EXERCISE REQUIREMENTS → The records below hold a stretch from the line with "(328, 123) = (527, 237): blue" through the line with "(409, 307) = (397, 167): orange cap -> none"; return exactly those lines, ends included, and nothing more.
[INFORMATION PROVIDED Boundary: Start]
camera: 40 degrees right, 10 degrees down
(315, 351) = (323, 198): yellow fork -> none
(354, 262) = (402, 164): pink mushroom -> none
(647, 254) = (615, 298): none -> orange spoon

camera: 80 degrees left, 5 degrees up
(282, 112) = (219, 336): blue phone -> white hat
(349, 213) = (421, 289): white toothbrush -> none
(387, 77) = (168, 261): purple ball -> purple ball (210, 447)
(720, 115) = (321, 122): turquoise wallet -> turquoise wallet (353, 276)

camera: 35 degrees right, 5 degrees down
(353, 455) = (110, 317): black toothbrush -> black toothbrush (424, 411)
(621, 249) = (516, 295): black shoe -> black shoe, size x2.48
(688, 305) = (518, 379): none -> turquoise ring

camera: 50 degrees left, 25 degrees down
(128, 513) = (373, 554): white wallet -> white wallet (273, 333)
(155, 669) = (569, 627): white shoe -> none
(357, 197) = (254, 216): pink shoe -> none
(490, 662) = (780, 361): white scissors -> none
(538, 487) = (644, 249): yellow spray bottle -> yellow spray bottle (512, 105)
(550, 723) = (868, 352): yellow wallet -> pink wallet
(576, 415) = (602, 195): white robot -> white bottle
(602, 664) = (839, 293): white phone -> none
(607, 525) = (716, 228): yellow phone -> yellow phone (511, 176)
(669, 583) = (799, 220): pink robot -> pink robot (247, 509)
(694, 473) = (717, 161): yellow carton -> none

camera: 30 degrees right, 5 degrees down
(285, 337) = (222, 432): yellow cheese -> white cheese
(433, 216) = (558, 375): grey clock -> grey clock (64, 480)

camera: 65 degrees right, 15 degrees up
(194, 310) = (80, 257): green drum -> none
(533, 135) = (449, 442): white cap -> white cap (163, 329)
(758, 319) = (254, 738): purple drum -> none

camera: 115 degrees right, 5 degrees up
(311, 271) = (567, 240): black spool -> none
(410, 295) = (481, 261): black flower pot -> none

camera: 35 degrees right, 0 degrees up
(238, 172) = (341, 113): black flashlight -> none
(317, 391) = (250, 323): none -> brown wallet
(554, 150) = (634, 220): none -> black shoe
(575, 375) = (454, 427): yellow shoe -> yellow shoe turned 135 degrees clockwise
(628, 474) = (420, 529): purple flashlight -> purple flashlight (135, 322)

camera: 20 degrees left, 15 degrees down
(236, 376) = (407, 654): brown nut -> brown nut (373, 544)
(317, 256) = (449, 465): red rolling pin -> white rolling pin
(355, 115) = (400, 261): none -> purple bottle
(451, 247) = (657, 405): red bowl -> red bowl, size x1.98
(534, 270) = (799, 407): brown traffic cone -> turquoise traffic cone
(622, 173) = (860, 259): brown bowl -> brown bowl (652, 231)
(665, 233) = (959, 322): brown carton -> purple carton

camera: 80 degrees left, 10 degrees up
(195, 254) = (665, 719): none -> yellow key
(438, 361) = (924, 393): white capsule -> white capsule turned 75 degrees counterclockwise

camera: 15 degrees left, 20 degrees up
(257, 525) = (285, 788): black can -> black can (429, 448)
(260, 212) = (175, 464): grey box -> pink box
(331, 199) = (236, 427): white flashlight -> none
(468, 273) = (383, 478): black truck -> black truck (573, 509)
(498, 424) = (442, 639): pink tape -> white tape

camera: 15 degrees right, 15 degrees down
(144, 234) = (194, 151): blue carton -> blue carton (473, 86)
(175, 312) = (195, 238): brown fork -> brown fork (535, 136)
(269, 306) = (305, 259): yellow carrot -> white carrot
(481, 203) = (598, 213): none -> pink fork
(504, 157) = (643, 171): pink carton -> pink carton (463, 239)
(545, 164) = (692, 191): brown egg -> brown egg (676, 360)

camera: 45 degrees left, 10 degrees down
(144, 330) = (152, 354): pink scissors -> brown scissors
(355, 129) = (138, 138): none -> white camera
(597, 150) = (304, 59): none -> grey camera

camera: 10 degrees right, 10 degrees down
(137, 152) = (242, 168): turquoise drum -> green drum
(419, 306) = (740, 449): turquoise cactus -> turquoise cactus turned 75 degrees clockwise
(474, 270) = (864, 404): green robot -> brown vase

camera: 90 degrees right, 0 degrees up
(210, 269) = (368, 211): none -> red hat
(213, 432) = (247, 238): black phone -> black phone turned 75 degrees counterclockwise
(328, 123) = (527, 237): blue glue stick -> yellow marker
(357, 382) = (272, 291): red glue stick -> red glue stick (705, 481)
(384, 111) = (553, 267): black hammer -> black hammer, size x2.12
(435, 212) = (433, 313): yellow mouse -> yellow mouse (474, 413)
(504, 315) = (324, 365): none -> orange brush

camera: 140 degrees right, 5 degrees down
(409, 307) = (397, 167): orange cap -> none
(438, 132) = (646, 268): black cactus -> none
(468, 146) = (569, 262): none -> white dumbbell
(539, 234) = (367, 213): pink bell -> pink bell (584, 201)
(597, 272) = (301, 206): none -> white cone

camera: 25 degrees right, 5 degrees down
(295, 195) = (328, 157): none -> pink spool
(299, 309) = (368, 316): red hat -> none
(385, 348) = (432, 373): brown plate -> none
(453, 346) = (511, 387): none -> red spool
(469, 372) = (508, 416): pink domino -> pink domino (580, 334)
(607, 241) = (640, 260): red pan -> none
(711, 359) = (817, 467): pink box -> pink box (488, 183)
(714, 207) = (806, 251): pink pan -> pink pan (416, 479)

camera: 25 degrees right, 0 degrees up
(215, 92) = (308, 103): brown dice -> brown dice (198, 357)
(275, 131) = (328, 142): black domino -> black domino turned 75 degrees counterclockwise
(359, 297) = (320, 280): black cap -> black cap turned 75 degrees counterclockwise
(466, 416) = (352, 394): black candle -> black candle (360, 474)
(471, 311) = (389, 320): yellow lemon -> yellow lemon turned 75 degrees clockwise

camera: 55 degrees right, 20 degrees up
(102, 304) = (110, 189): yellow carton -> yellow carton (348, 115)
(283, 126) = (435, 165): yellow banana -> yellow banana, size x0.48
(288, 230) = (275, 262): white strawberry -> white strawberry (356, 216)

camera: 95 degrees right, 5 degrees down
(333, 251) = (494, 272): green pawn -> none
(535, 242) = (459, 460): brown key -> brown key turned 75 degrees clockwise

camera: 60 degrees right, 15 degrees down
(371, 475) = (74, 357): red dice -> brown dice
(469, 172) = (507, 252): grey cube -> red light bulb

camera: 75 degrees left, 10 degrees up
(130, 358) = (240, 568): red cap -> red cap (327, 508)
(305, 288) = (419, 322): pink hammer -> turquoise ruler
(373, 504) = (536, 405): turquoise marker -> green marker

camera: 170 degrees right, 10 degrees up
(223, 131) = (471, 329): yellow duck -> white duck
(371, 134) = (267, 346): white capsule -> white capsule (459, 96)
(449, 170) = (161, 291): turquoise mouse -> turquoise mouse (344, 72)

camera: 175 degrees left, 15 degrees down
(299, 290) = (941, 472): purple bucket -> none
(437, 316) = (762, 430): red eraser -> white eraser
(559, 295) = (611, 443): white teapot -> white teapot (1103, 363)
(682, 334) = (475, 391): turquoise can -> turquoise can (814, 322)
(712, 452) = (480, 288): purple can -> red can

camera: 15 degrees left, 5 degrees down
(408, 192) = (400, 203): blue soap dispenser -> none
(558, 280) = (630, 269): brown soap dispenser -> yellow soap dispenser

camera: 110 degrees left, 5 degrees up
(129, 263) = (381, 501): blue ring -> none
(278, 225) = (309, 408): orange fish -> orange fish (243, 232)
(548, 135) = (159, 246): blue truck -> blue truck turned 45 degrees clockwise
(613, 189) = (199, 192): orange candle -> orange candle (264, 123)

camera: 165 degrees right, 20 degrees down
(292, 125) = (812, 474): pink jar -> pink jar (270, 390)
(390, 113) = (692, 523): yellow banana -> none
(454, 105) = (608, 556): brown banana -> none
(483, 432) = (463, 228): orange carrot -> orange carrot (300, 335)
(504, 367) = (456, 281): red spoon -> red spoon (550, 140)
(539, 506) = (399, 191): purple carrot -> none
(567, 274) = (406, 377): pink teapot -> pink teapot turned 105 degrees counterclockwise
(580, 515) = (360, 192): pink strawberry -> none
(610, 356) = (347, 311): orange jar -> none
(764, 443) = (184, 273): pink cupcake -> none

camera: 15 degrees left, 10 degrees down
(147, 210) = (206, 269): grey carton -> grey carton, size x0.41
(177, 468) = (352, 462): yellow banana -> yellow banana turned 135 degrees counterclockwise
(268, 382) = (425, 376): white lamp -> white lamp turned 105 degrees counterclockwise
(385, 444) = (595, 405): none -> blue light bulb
[INFORMATION PROVIDED Boundary: End]
EXERCISE RESPONSE →
(328, 123) = (527, 237): blue glue stick -> yellow marker
(357, 382) = (272, 291): red glue stick -> red glue stick (705, 481)
(384, 111) = (553, 267): black hammer -> black hammer, size x2.12
(435, 212) = (433, 313): yellow mouse -> yellow mouse (474, 413)
(504, 315) = (324, 365): none -> orange brush

camera: 140 degrees right, 5 degrees down
(409, 307) = (397, 167): orange cap -> none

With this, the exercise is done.